## Exercise requirements
Word for word, copy the lines from the one with "pyramid (rose-pink) (no. 1 from left)" to the last line of the data below, counting both, and keep every picture out.
--- Data for the task Enclosed Below ---
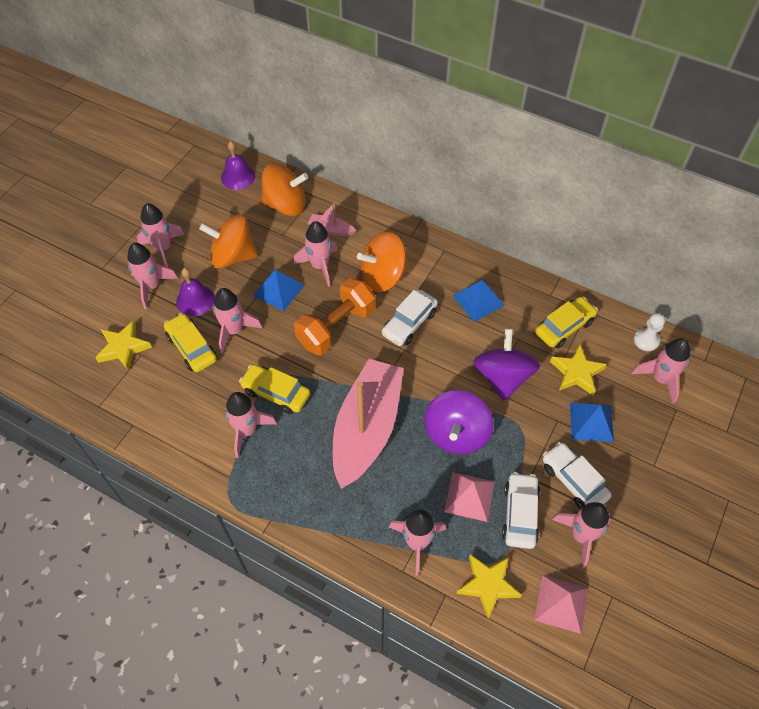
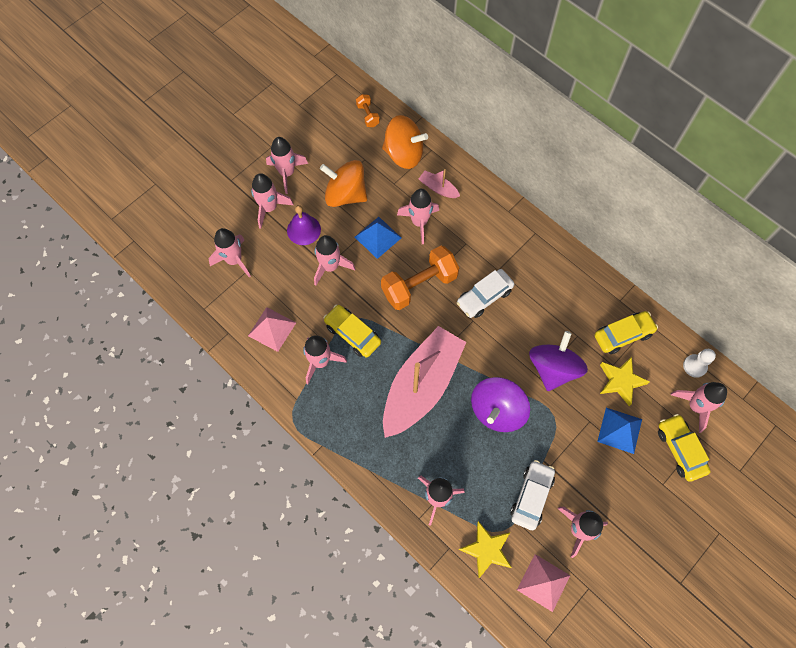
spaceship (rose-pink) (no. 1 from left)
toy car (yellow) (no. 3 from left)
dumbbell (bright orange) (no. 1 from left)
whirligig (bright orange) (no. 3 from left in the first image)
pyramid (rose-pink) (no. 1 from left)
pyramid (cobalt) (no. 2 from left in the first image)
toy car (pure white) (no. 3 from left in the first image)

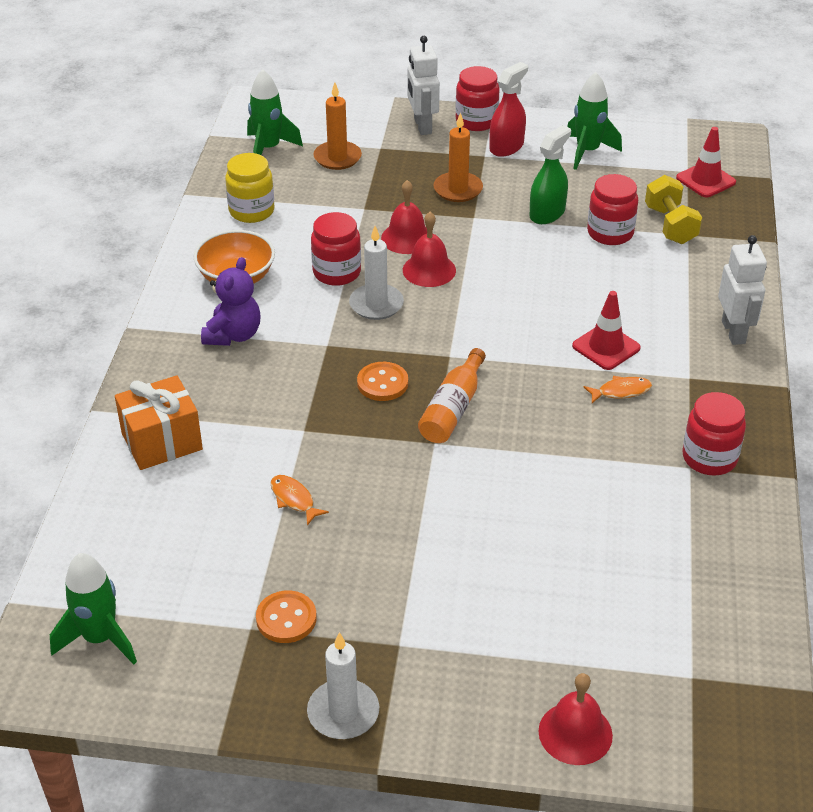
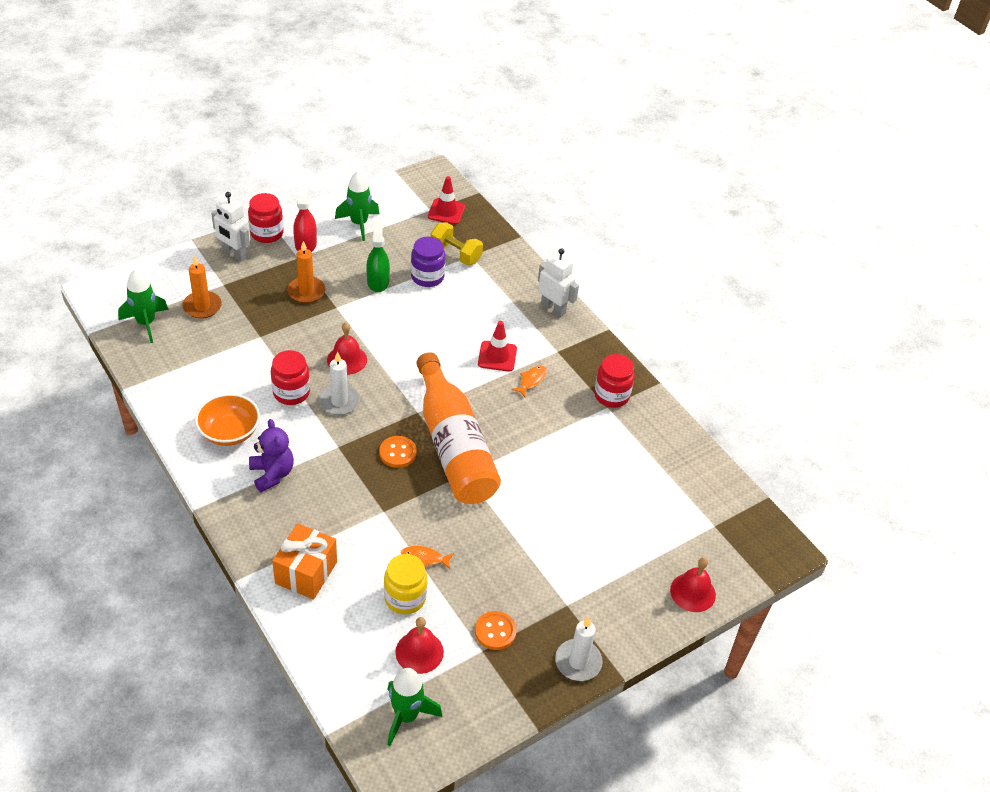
jar (yellow)
hand bell (scarlet) (no. 2 from left)
bottle (bright orange)
jar (royal purple)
--- End of Enclosed Data for the task ---
## The answer
pyramid (rose-pink) (no. 1 from left)
pyramid (cobalt) (no. 2 from left in the first image)
toy car (pure white) (no. 3 from left in the first image)

jar (yellow)
hand bell (scarlet) (no. 2 from left)
bottle (bright orange)
jar (royal purple)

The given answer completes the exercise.